WHAT YOU NEED TO DO:
Reproduce exactly the lines from the one containing "first_place: [454, 385]" through the last line of the records below, both included, and nothing else.

EXTRACTED MATERIAL:

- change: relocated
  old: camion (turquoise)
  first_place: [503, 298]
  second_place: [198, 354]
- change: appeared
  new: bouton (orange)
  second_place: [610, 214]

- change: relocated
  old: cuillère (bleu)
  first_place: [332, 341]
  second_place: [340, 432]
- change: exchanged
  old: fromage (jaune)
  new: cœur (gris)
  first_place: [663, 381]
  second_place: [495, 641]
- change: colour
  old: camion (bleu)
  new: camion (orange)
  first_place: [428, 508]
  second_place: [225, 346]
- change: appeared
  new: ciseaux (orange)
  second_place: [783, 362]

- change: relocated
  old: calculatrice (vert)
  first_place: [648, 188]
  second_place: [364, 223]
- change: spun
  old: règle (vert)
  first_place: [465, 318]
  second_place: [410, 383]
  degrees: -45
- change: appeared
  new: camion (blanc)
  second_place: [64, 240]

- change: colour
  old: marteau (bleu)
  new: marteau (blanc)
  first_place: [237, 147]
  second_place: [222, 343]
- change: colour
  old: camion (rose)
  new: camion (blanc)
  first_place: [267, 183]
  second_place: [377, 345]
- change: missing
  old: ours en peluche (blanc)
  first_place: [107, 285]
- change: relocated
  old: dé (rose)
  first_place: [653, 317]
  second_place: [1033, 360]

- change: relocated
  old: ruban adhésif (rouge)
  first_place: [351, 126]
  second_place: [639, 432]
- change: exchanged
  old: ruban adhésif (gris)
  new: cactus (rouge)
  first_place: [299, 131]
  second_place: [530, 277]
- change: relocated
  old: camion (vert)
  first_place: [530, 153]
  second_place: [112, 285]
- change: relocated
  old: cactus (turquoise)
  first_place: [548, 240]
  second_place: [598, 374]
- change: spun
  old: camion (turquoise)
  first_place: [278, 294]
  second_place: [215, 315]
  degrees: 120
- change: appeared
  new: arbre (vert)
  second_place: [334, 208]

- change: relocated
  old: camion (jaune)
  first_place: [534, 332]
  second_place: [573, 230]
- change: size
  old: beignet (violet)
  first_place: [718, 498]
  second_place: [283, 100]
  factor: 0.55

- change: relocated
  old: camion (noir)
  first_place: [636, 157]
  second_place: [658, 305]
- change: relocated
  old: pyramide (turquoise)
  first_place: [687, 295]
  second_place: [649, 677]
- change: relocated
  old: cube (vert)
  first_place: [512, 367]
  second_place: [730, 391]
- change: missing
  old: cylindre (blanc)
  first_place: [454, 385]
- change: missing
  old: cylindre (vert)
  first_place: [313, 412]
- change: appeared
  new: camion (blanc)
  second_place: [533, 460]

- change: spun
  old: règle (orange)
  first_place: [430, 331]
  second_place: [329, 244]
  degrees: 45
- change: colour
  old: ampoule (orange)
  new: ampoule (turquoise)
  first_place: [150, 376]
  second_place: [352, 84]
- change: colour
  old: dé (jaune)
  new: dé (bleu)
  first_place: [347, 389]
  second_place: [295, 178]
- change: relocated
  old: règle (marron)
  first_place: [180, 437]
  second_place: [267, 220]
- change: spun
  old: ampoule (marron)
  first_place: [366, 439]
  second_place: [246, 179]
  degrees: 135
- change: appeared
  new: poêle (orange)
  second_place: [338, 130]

EXERCISE RESPONSE:
  first_place: [454, 385]
- change: missing
  old: cylindre (vert)
  first_place: [313, 412]
- change: appeared
  new: camion (blanc)
  second_place: [533, 460]

- change: spun
  old: règle (orange)
  first_place: [430, 331]
  second_place: [329, 244]
  degrees: 45
- change: colour
  old: ampoule (orange)
  new: ampoule (turquoise)
  first_place: [150, 376]
  second_place: [352, 84]
- change: colour
  old: dé (jaune)
  new: dé (bleu)
  first_place: [347, 389]
  second_place: [295, 178]
- change: relocated
  old: règle (marron)
  first_place: [180, 437]
  second_place: [267, 220]
- change: spun
  old: ampoule (marron)
  first_place: [366, 439]
  second_place: [246, 179]
  degrees: 135
- change: appeared
  new: poêle (orange)
  second_place: [338, 130]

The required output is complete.